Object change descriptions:
##########

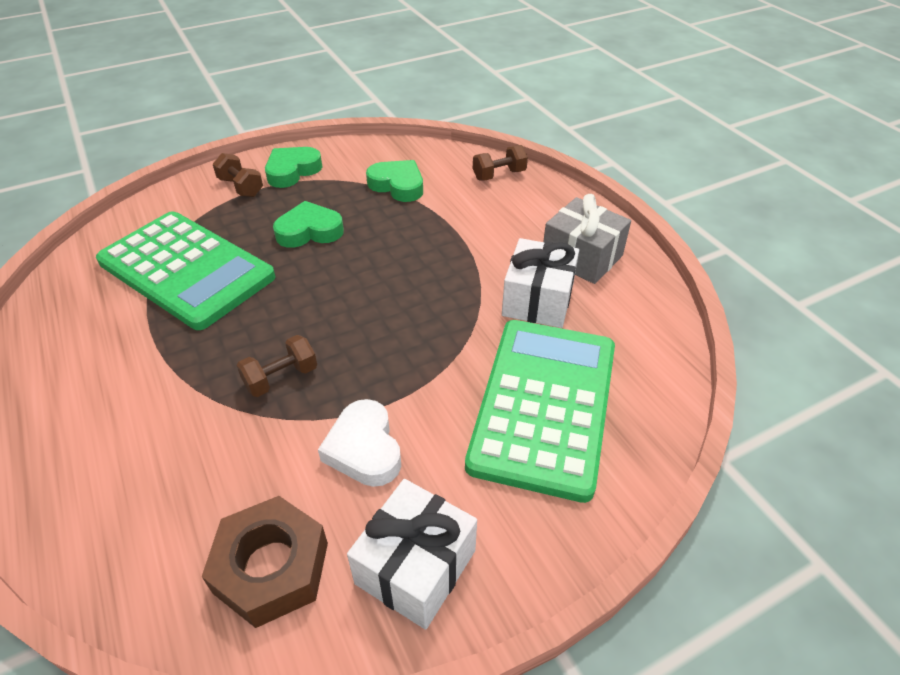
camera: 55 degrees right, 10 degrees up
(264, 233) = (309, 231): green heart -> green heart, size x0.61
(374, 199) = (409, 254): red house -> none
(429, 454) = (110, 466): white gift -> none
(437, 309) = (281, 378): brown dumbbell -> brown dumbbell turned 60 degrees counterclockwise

##########

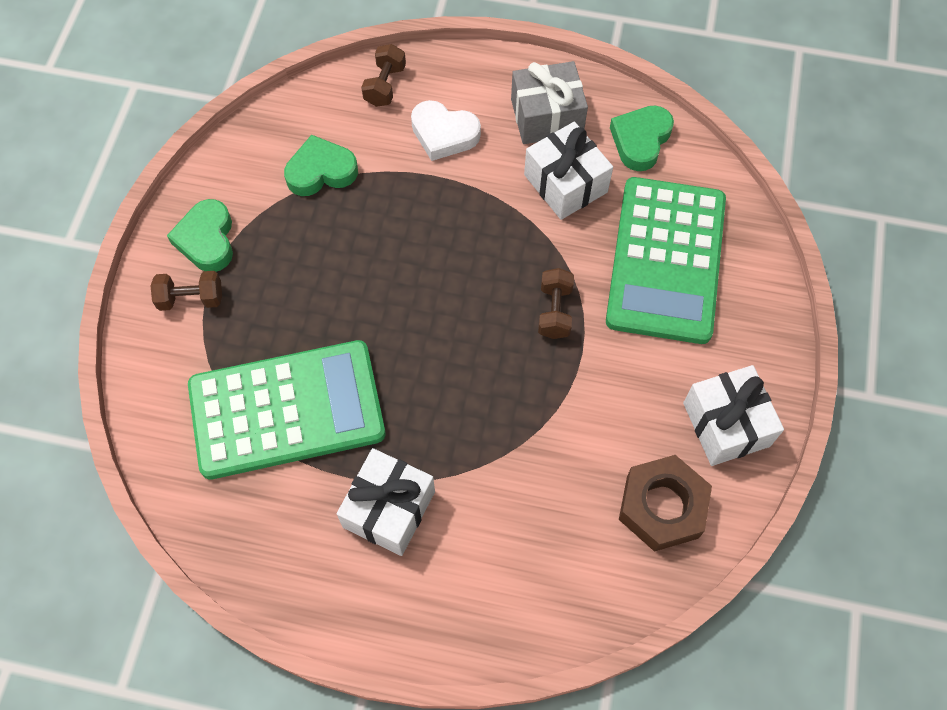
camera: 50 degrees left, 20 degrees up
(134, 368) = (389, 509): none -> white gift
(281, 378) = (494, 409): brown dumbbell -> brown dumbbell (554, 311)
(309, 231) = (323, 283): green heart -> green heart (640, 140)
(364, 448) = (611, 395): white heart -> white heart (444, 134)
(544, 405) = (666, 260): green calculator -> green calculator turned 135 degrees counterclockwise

##########

*Work instructions*
The entries above hold a line with "(281, 378) = (494, 409): brown" and a later line with "(544, 405) = (666, 260): green". Write out exactly those lines and all lines between, nothing more.

*Written response*
(281, 378) = (494, 409): brown dumbbell -> brown dumbbell (554, 311)
(309, 231) = (323, 283): green heart -> green heart (640, 140)
(364, 448) = (611, 395): white heart -> white heart (444, 134)
(544, 405) = (666, 260): green calculator -> green calculator turned 135 degrees counterclockwise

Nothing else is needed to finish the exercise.